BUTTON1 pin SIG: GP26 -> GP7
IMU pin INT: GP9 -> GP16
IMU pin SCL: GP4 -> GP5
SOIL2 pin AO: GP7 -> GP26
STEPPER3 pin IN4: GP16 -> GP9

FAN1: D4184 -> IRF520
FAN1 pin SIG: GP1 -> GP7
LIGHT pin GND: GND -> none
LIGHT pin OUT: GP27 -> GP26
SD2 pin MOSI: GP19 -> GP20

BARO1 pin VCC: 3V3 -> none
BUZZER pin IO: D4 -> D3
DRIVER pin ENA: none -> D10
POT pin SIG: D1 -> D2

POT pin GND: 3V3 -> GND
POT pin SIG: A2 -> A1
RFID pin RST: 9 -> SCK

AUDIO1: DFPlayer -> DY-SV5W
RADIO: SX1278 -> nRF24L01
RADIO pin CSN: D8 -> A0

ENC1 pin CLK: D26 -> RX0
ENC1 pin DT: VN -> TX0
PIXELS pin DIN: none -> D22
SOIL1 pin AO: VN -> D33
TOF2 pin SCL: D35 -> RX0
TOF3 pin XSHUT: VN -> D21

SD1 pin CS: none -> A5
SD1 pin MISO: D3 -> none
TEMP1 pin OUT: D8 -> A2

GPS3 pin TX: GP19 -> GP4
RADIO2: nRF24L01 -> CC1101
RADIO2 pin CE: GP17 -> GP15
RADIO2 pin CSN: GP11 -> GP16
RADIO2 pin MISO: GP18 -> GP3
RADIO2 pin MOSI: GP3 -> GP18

Work instructions => Retyping every entry exactly is the whole of the task.

Answer for the task =>
BUTTON1 pin SIG: GP26 -> GP7
IMU pin INT: GP9 -> GP16
IMU pin SCL: GP4 -> GP5
SOIL2 pin AO: GP7 -> GP26
STEPPER3 pin IN4: GP16 -> GP9

FAN1: D4184 -> IRF520
FAN1 pin SIG: GP1 -> GP7
LIGHT pin GND: GND -> none
LIGHT pin OUT: GP27 -> GP26
SD2 pin MOSI: GP19 -> GP20

BARO1 pin VCC: 3V3 -> none
BUZZER pin IO: D4 -> D3
DRIVER pin ENA: none -> D10
POT pin SIG: D1 -> D2

POT pin GND: 3V3 -> GND
POT pin SIG: A2 -> A1
RFID pin RST: 9 -> SCK

AUDIO1: DFPlayer -> DY-SV5W
RADIO: SX1278 -> nRF24L01
RADIO pin CSN: D8 -> A0

ENC1 pin CLK: D26 -> RX0
ENC1 pin DT: VN -> TX0
PIXELS pin DIN: none -> D22
SOIL1 pin AO: VN -> D33
TOF2 pin SCL: D35 -> RX0
TOF3 pin XSHUT: VN -> D21

SD1 pin CS: none -> A5
SD1 pin MISO: D3 -> none
TEMP1 pin OUT: D8 -> A2

GPS3 pin TX: GP19 -> GP4
RADIO2: nRF24L01 -> CC1101
RADIO2 pin CE: GP17 -> GP15
RADIO2 pin CSN: GP11 -> GP16
RADIO2 pin MISO: GP18 -> GP3
RADIO2 pin MOSI: GP3 -> GP18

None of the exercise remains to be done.